**Dataset content:**

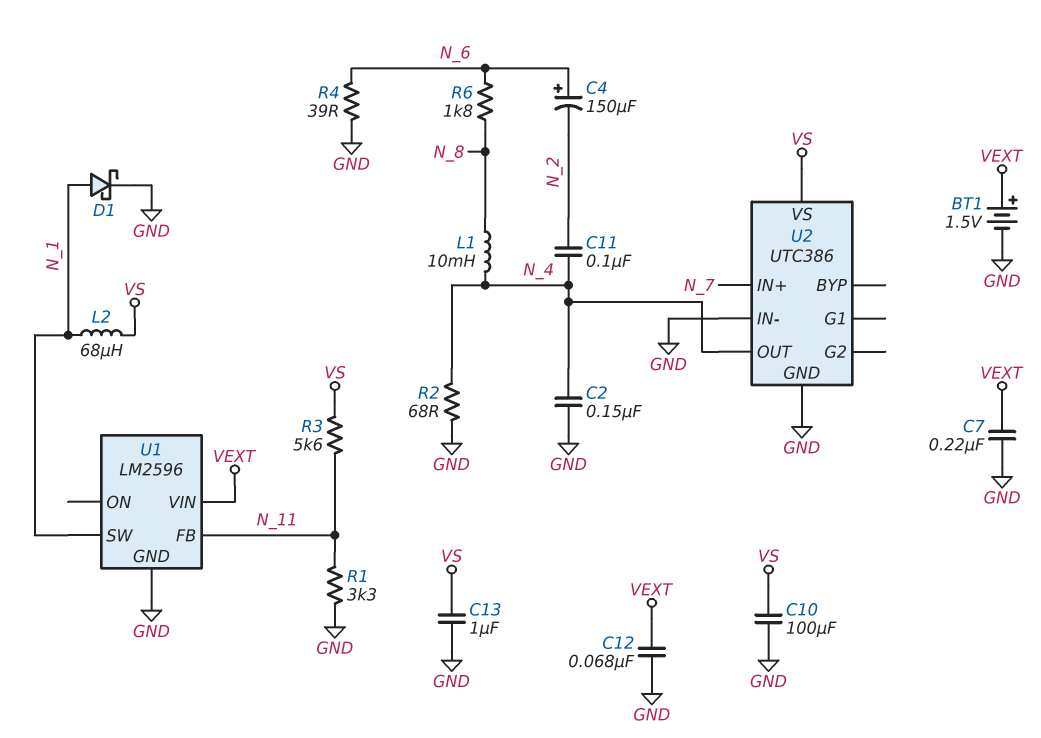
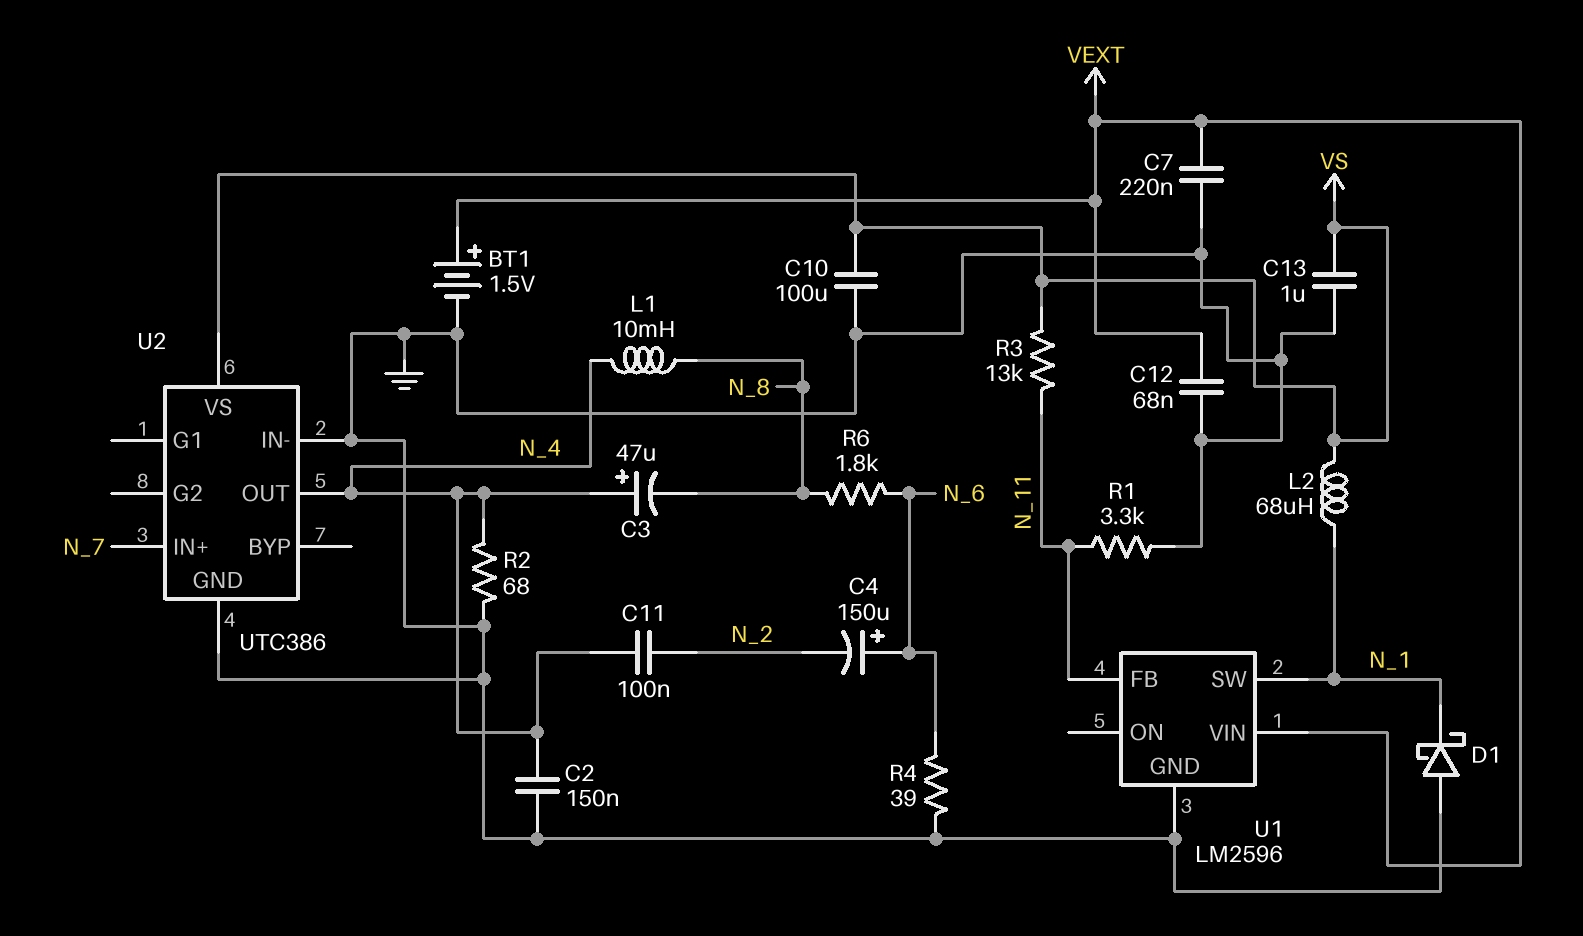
C3: none -> 47uF (plus N_4, minus N_8)
D1: schottky (A N_1, K GND) -> schottky (A GND, K N_1)
R3: 5.6k (N_11, VS) -> 13k (N_11, VS)

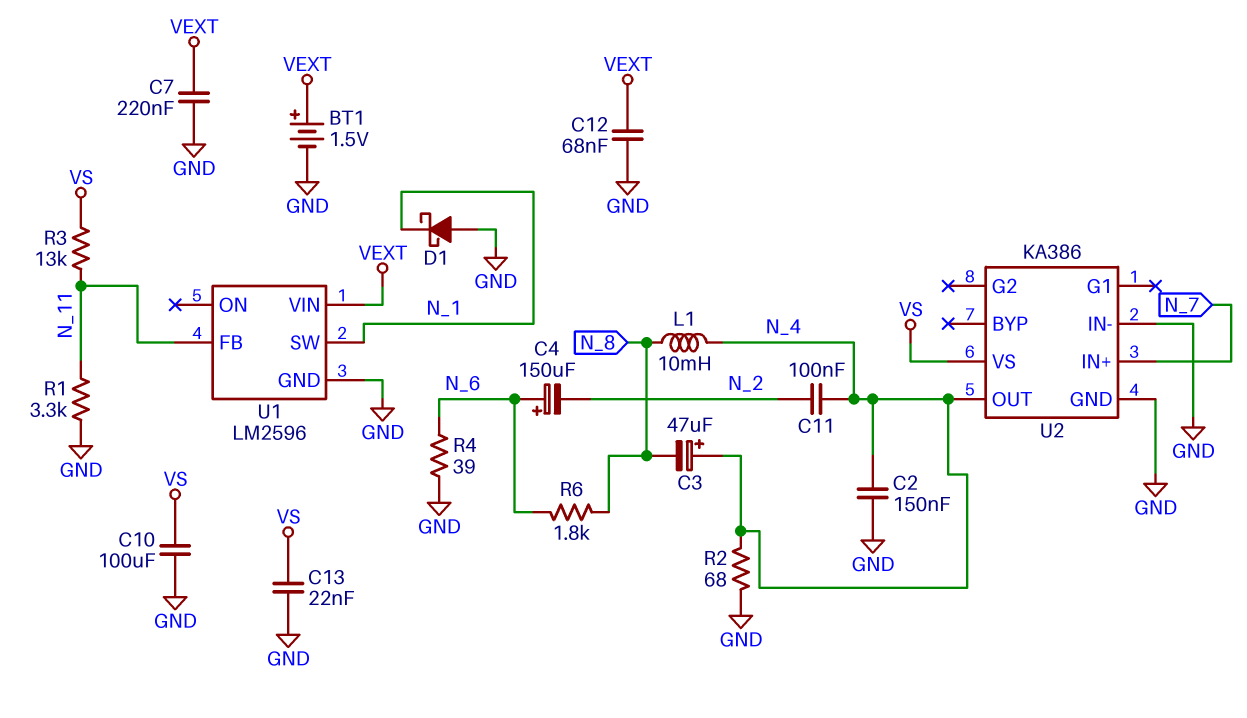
C13: 1uF (GND, VS) -> 22nF (GND, VS)
L2: 68uH (N_1, VS) -> none
U2: UTC386 -> KA386

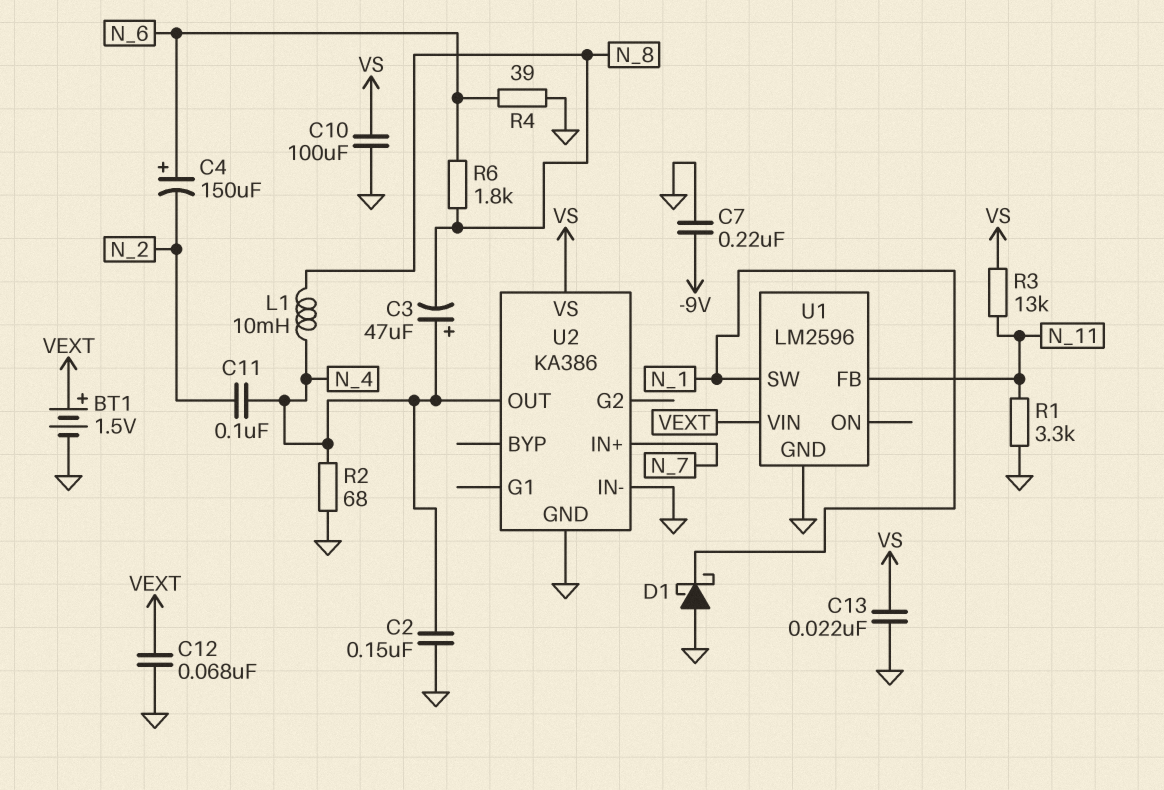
C7: 220nF (GND, VEXT) -> 220nF (-9V, GND)

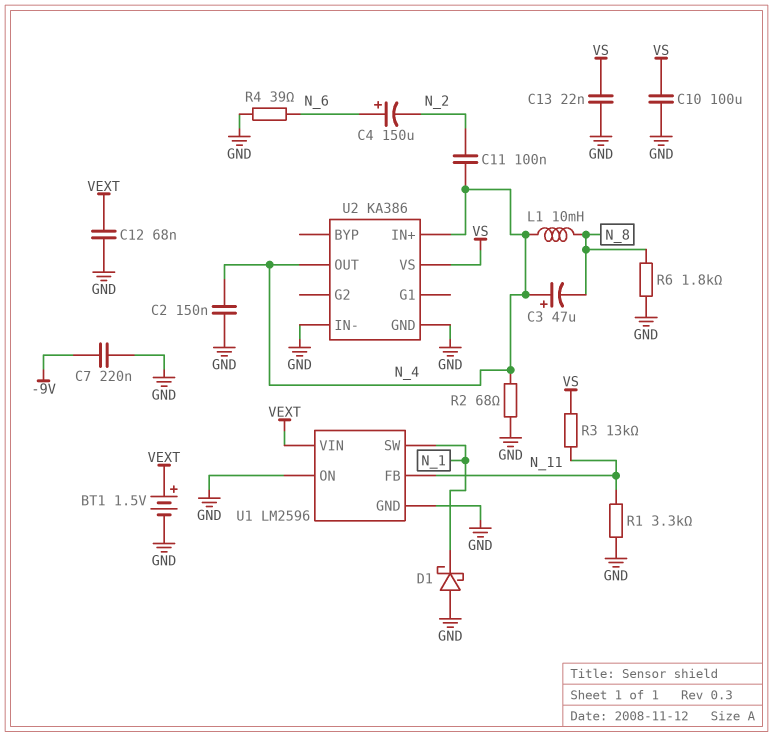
R6: 1.8k (N_6, N_8) -> 1.8k (GND, N_8)
U1 pin ON: none -> GND
U2 pin IN+: N_7 -> N_4

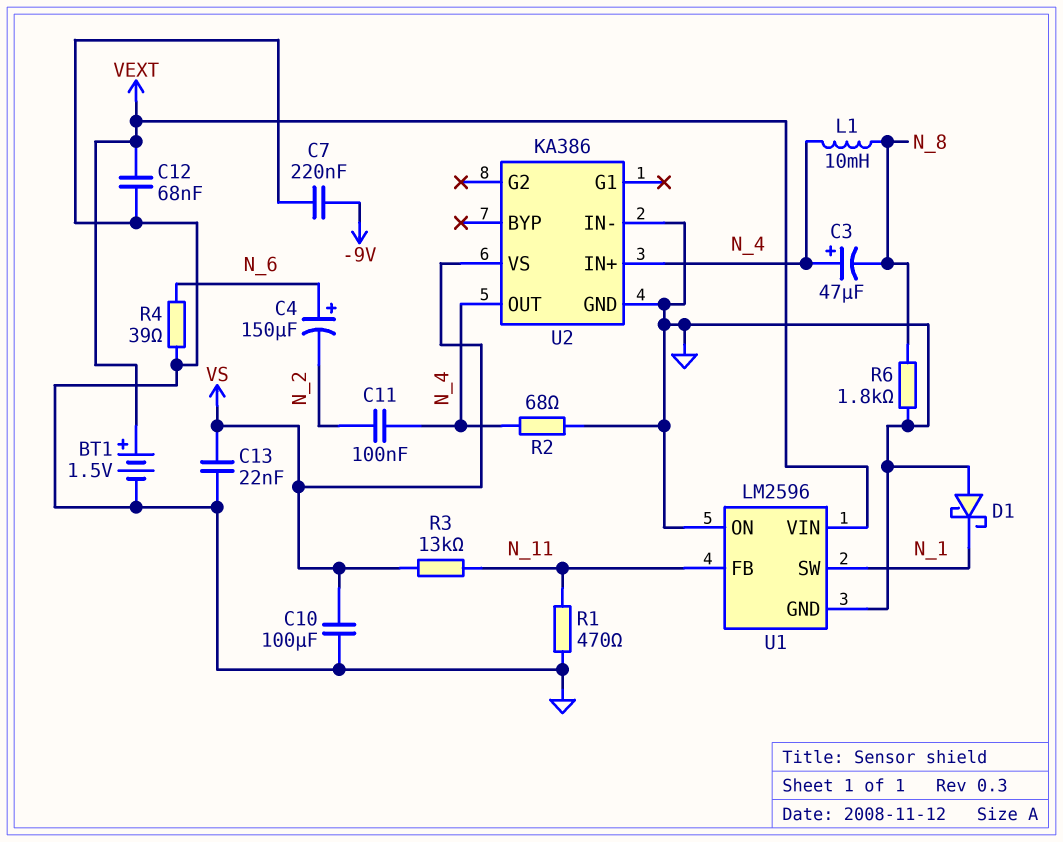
C2: 150nF (GND, N_4) -> none
R1: 3.3k (GND, N_11) -> 470 (GND, N_11)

**Problem details:** Reproduce the lines above exactly, please, but not the pictures in them.

**Exercise result:**
C3: none -> 47uF (plus N_4, minus N_8)
D1: schottky (A N_1, K GND) -> schottky (A GND, K N_1)
R3: 5.6k (N_11, VS) -> 13k (N_11, VS)

C13: 1uF (GND, VS) -> 22nF (GND, VS)
L2: 68uH (N_1, VS) -> none
U2: UTC386 -> KA386

C7: 220nF (GND, VEXT) -> 220nF (-9V, GND)

R6: 1.8k (N_6, N_8) -> 1.8k (GND, N_8)
U1 pin ON: none -> GND
U2 pin IN+: N_7 -> N_4

C2: 150nF (GND, N_4) -> none
R1: 3.3k (GND, N_11) -> 470 (GND, N_11)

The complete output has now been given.